HOW TO COMPLETE THIS TASK:
In the copy you make, keep each entry exactly as it is and leave out all images.

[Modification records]
☆ ☆ ☆ ☆ ☆

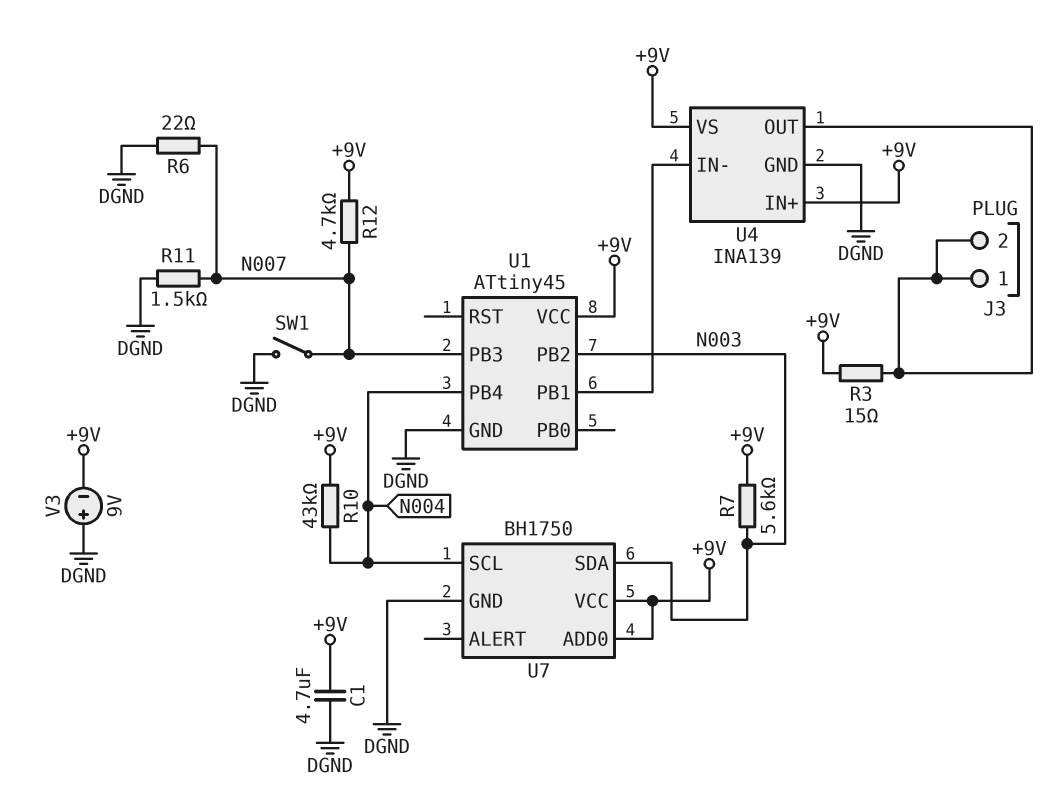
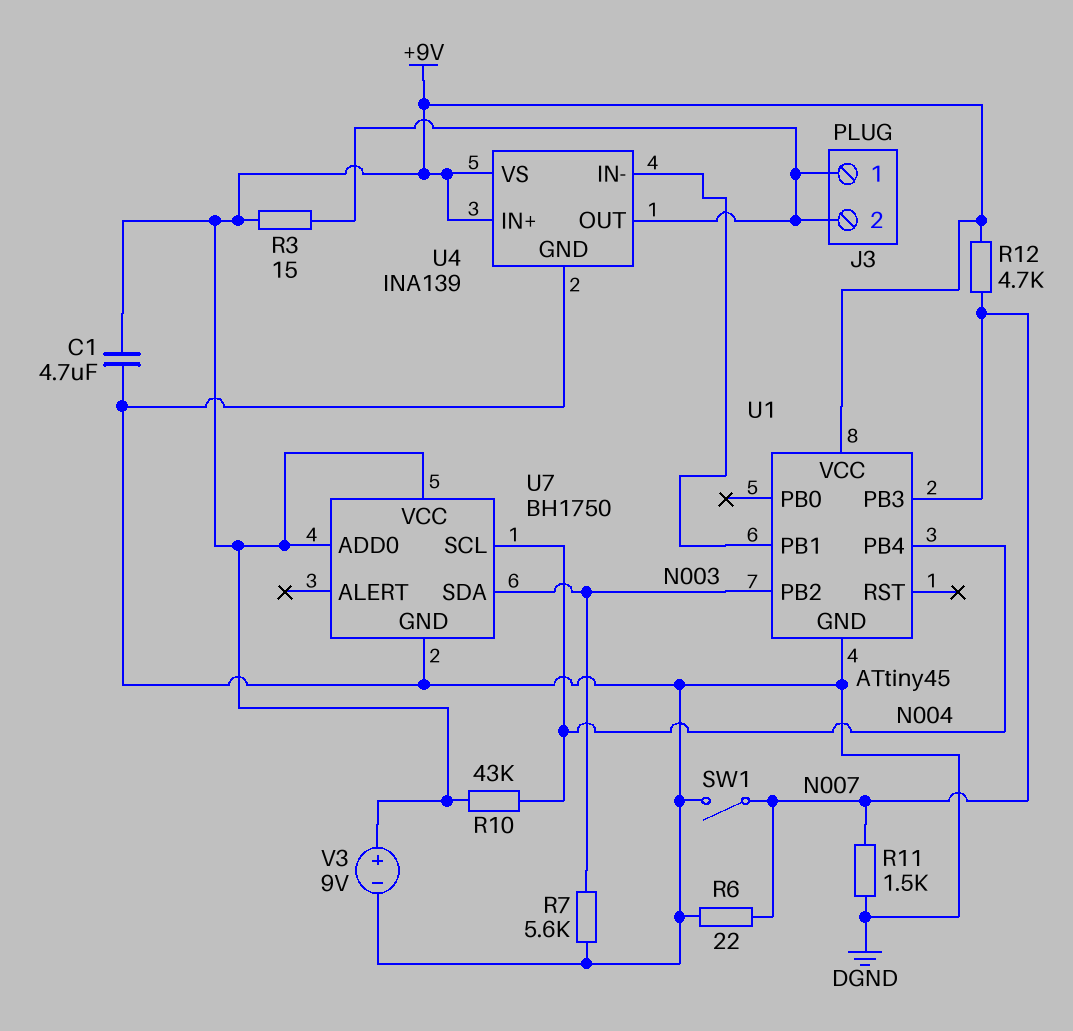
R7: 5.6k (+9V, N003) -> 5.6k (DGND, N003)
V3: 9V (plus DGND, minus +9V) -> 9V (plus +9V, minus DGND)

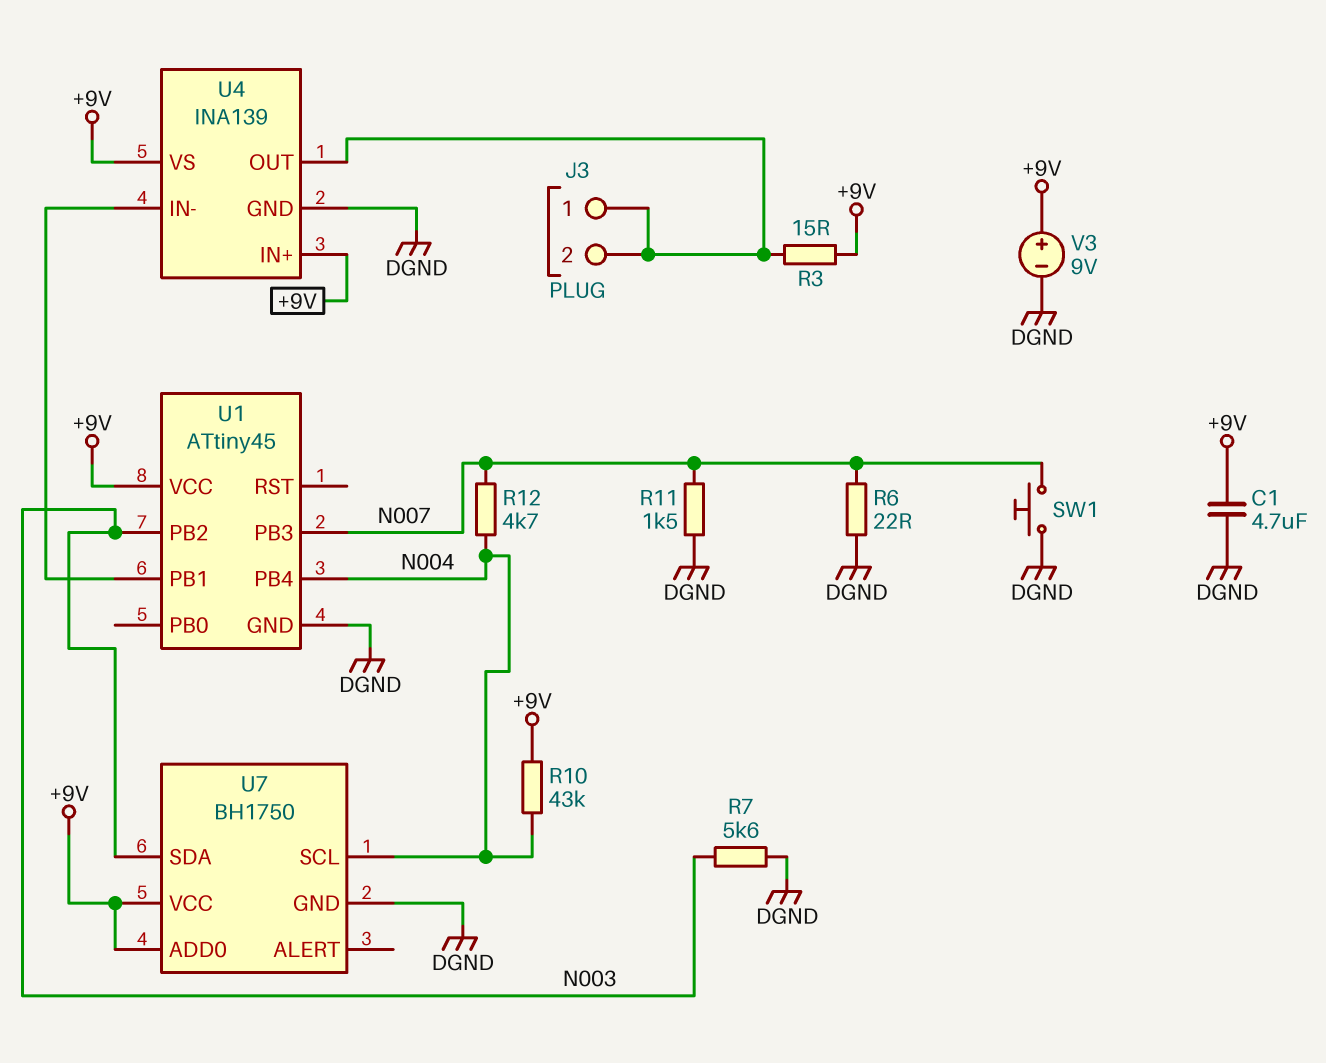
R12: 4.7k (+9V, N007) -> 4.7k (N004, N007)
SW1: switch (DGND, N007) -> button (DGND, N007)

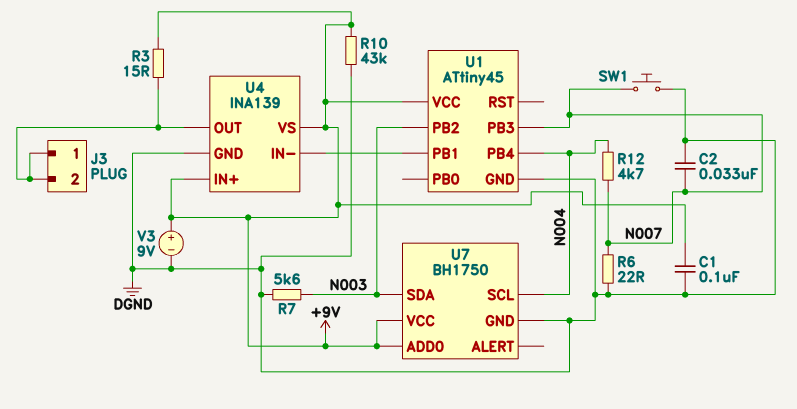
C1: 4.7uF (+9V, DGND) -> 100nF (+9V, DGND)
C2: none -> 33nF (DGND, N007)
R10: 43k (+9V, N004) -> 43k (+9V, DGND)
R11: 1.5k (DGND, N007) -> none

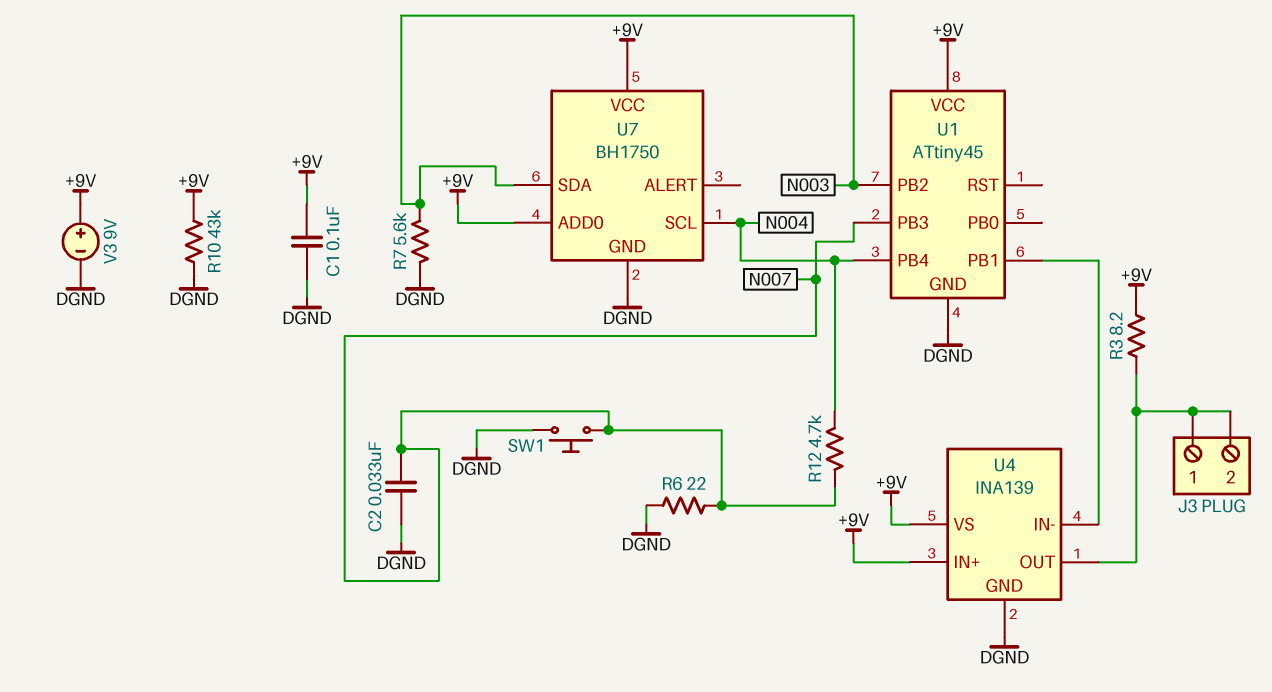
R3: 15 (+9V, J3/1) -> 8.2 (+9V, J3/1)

☆ ☆ ☆ ☆ ☆

EXERCISE SOLUTION:
R7: 5.6k (+9V, N003) -> 5.6k (DGND, N003)
V3: 9V (plus DGND, minus +9V) -> 9V (plus +9V, minus DGND)

R12: 4.7k (+9V, N007) -> 4.7k (N004, N007)
SW1: switch (DGND, N007) -> button (DGND, N007)

C1: 4.7uF (+9V, DGND) -> 100nF (+9V, DGND)
C2: none -> 33nF (DGND, N007)
R10: 43k (+9V, N004) -> 43k (+9V, DGND)
R11: 1.5k (DGND, N007) -> none

R3: 15 (+9V, J3/1) -> 8.2 (+9V, J3/1)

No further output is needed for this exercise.